[Record excerpts Boundary: Start]

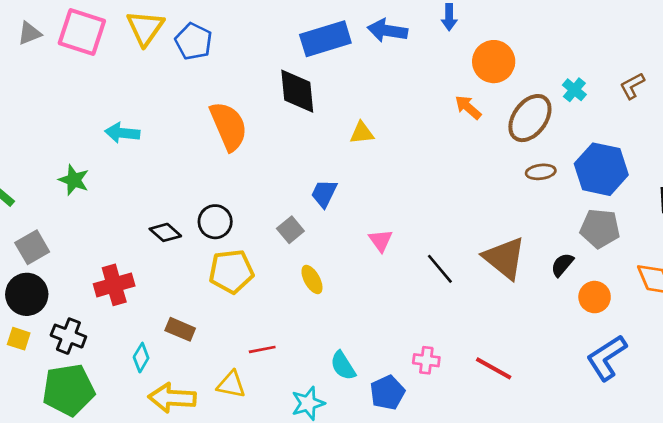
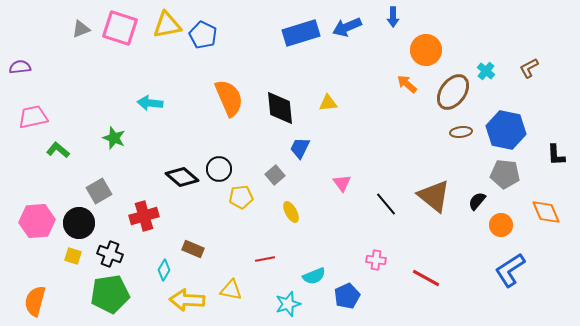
yellow triangle: (145, 28) -> (167, 25), turned 44
blue arrow: (387, 31) -> (347, 27), turned -32
black diamond: (297, 91) -> (280, 108), moved
black diamond: (165, 232) -> (182, 177), size x1.4
gray square: (32, 247) -> (99, 191), moved
yellow pentagon: (231, 271) -> (241, 197), moved, size x0.7
red line: (262, 349) -> (265, 259), moved
pink cross: (426, 360) -> (376, 260), moved
cyan semicircle: (343, 366) -> (314, 276), turned -80

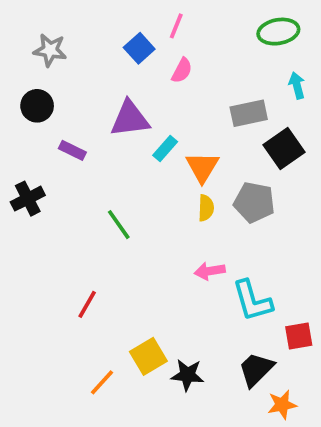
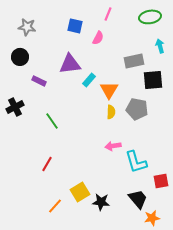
pink line: (176, 26) -> (108, 14), moved
blue square: (139, 48) -> (75, 26), turned -35
black square: (284, 148) -> (153, 80), turned 30
green line: (119, 225) -> (52, 121), moved
black trapezoid: (256, 369) -> (138, 199), turned 95

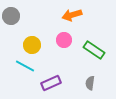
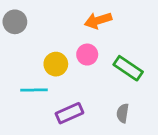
yellow circle: (32, 45) -> (56, 64), moved
cyan line: (25, 66) -> (34, 90), turned -30

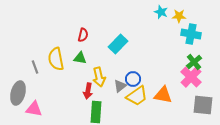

[Record excerpts Boundary: End]

Work instruction:
Starting at the line that contains "yellow circle: (32, 45) -> (56, 64), moved", write out every line through the end of the entries, both ends included, without any pictures.

Completed task:
yellow circle: (32, 45) -> (56, 64), moved
cyan line: (25, 66) -> (34, 90), turned -30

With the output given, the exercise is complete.